---------- RECORDS FOR PROCESSING ----------

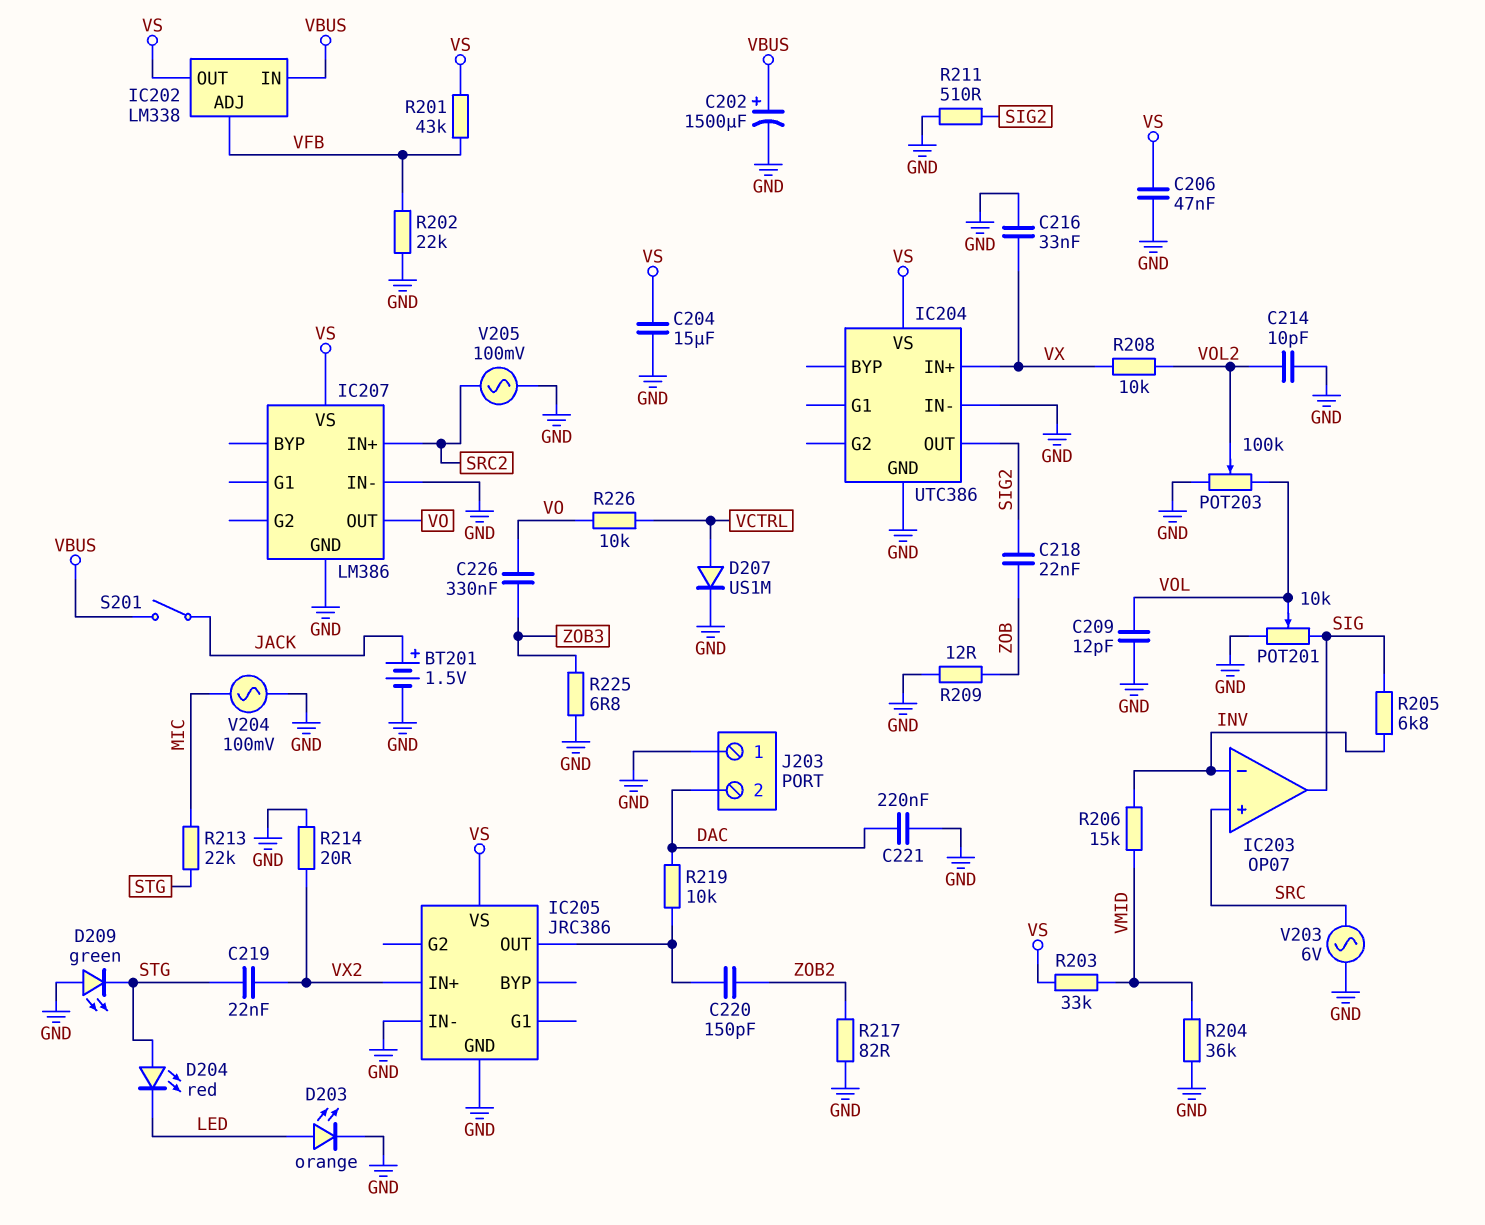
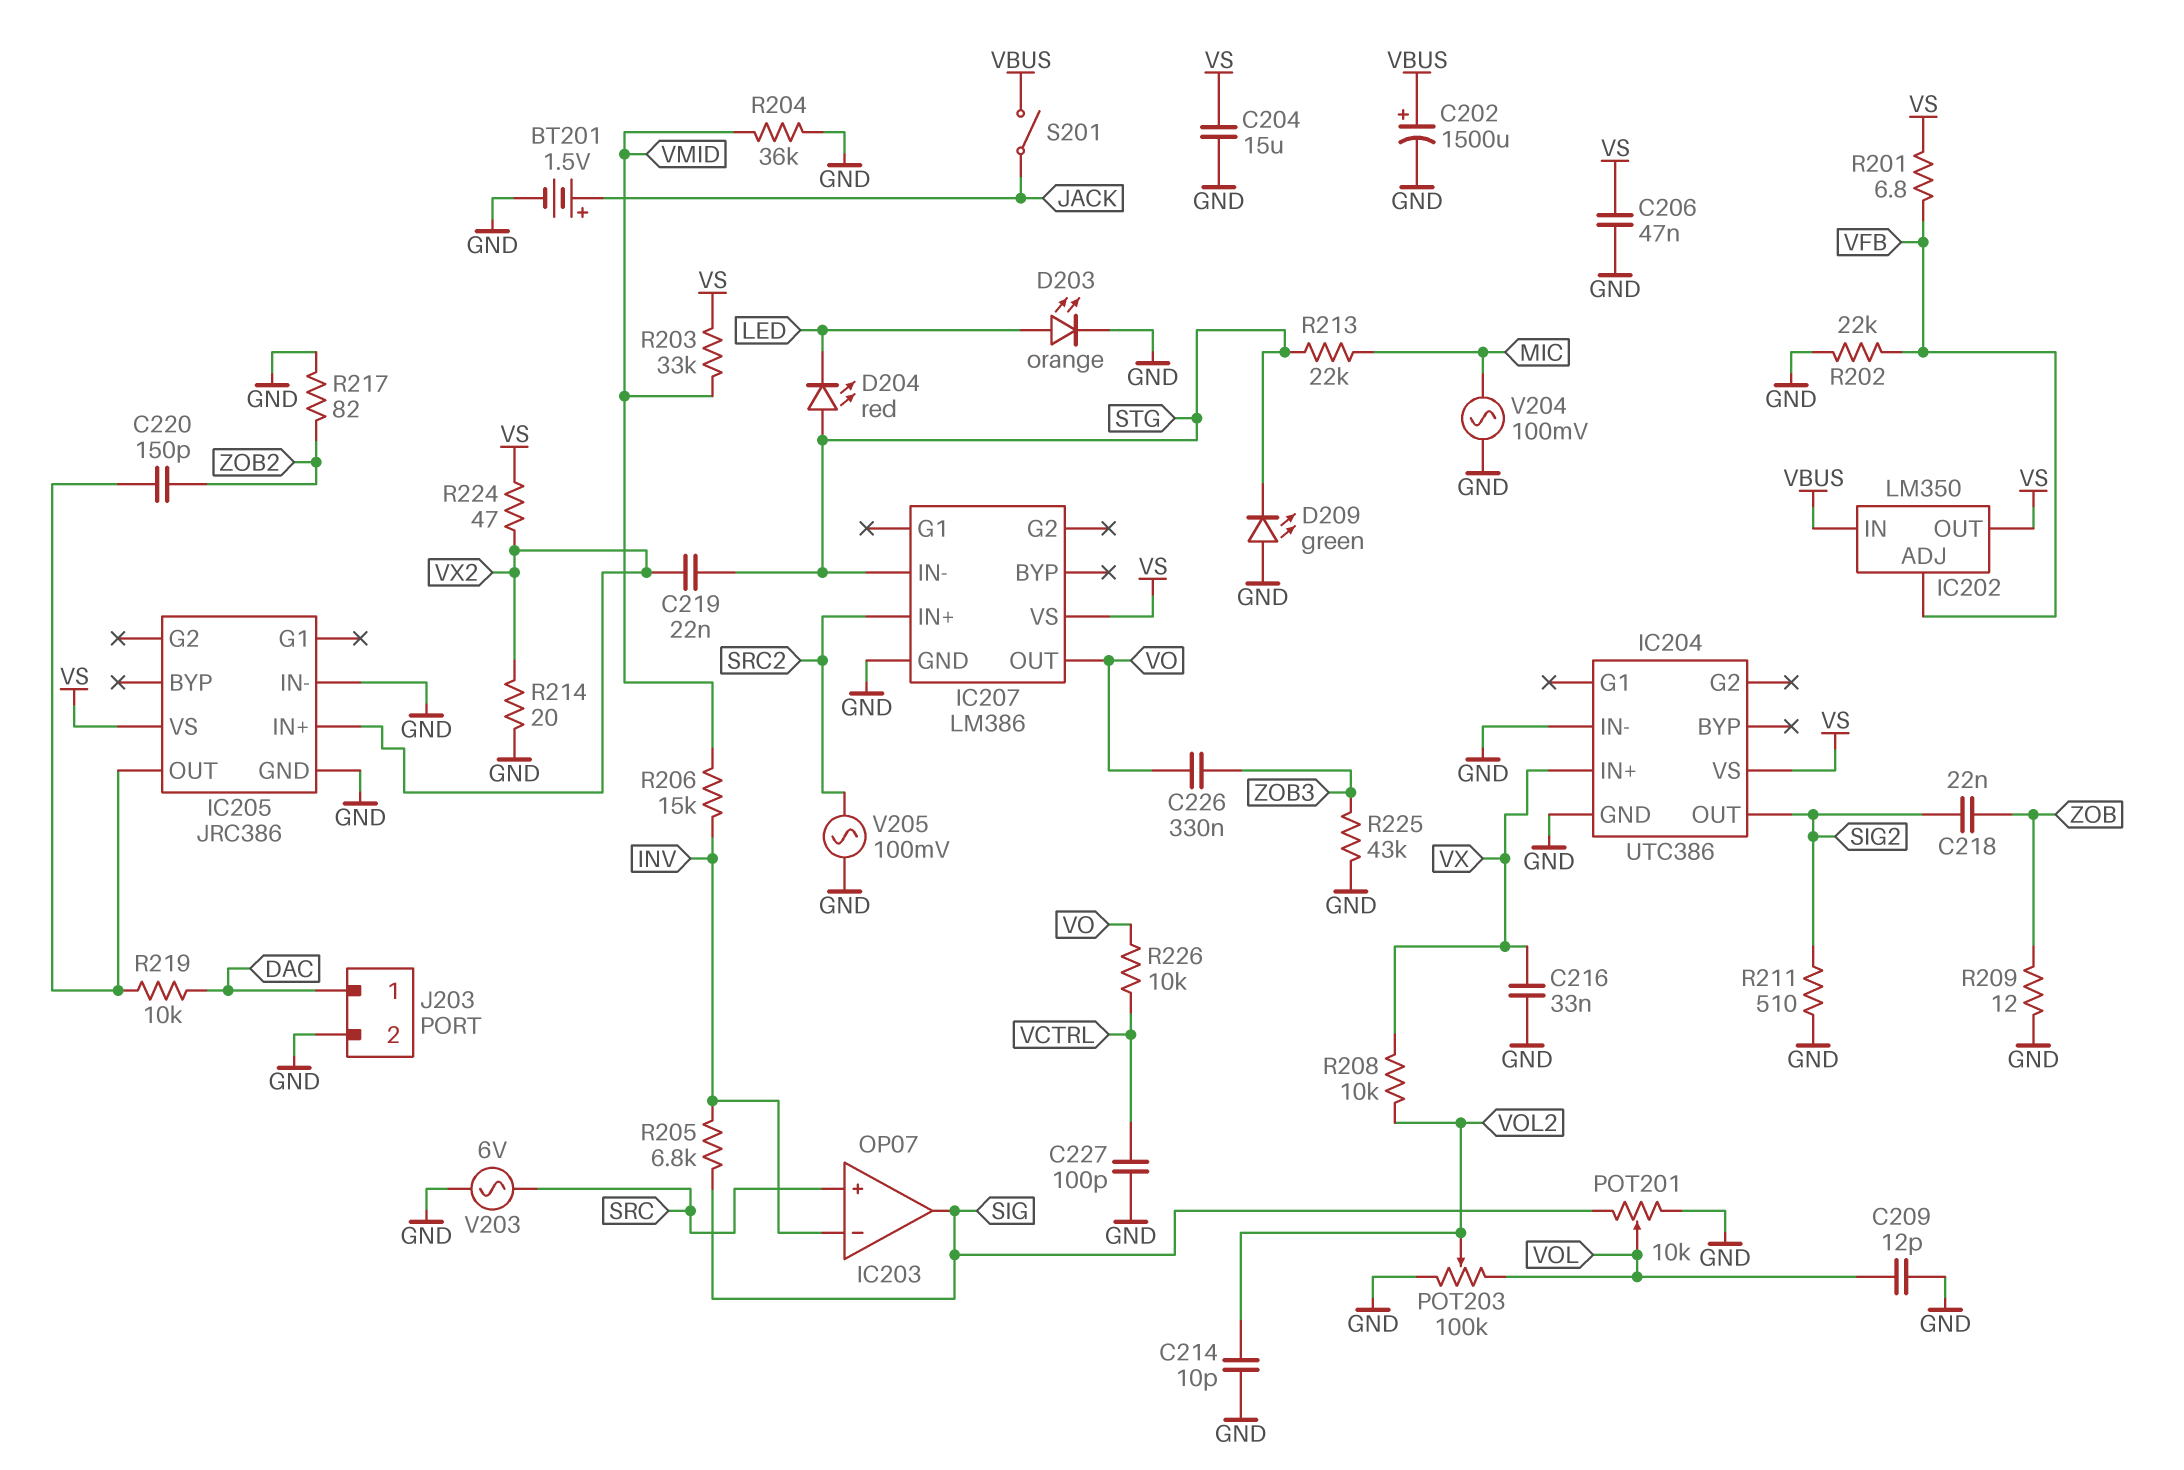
C221: 220nF (DAC, GND) -> none
C227: none -> 100pF (GND, VCTRL)
D207: diode US1M (A VCTRL, K GND) -> none
IC202: LM338 -> LM350
IC207 pin IN-: GND -> STG
J203 pin 1: GND -> DAC
J203 pin 2: DAC -> GND
R201: 43k (VFB, VS) -> 6.8 (VFB, VS)
R224: none -> 47 (VS, VX2)
R225: 6.8 (GND, ZOB3) -> 43k (GND, ZOB3)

----------

__AIM OF THE EXERCISE__:
The lines from the one containing "IC202: LM338 -> LM350" through the end of the data are to be copied exactly, the first and last of them included.

__REPLY__:
IC202: LM338 -> LM350
IC207 pin IN-: GND -> STG
J203 pin 1: GND -> DAC
J203 pin 2: DAC -> GND
R201: 43k (VFB, VS) -> 6.8 (VFB, VS)
R224: none -> 47 (VS, VX2)
R225: 6.8 (GND, ZOB3) -> 43k (GND, ZOB3)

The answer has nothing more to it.